### GIVEN DATA
****************************************

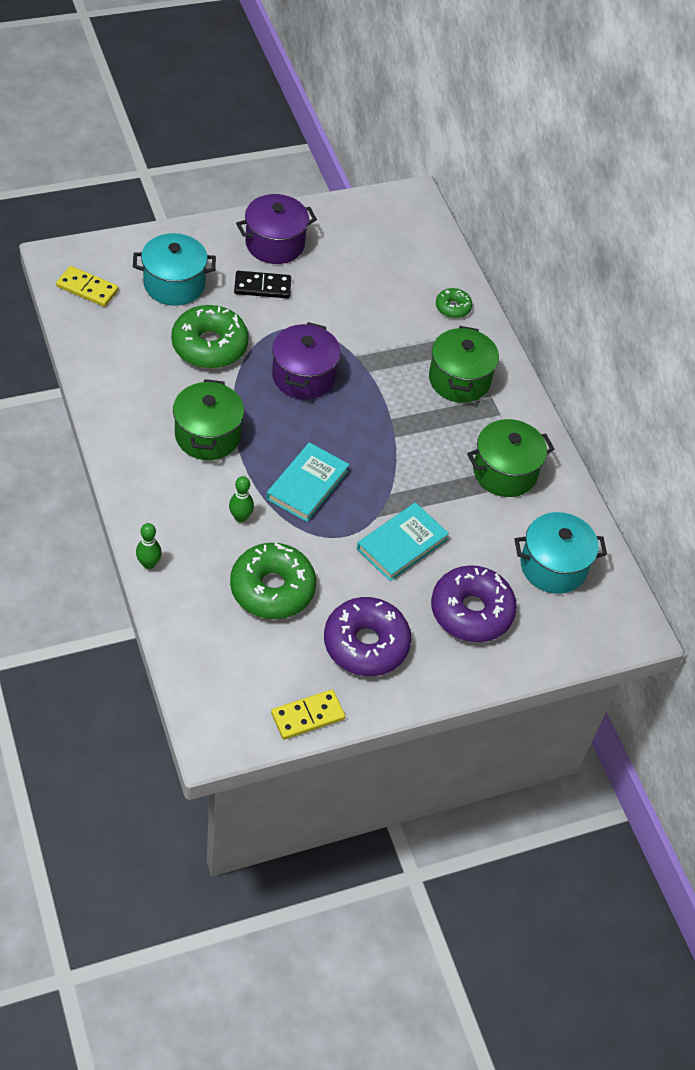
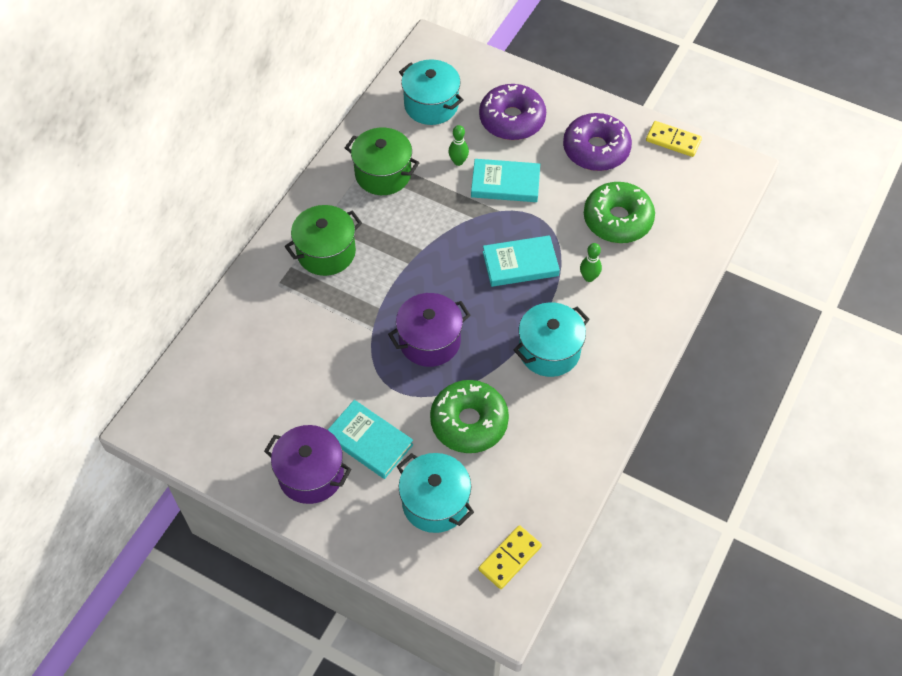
camera: 125 degrees left, 5 degrees up
yellow domino [56,266,119,307] -> yellow domino turned 60 degrees clockwise [478,525,542,589]
green bowling pin [136,523,162,569] -> green bowling pin moved to [448,125,469,166]
green pot [173,379,244,460] -> turquoise pot [514,302,590,377]
black domino [234,271,291,299] -> turquoise book [328,400,413,479]
green donut [436,288,472,318] -> none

****************************************

### THE PROBLEM
Would you copy out all the data exactly, without the images?

### TASK SOLUTION
camera: 125 degrees left, 5 degrees up
yellow domino [56,266,119,307] -> yellow domino turned 60 degrees clockwise [478,525,542,589]
green bowling pin [136,523,162,569] -> green bowling pin moved to [448,125,469,166]
green pot [173,379,244,460] -> turquoise pot [514,302,590,377]
black domino [234,271,291,299] -> turquoise book [328,400,413,479]
green donut [436,288,472,318] -> none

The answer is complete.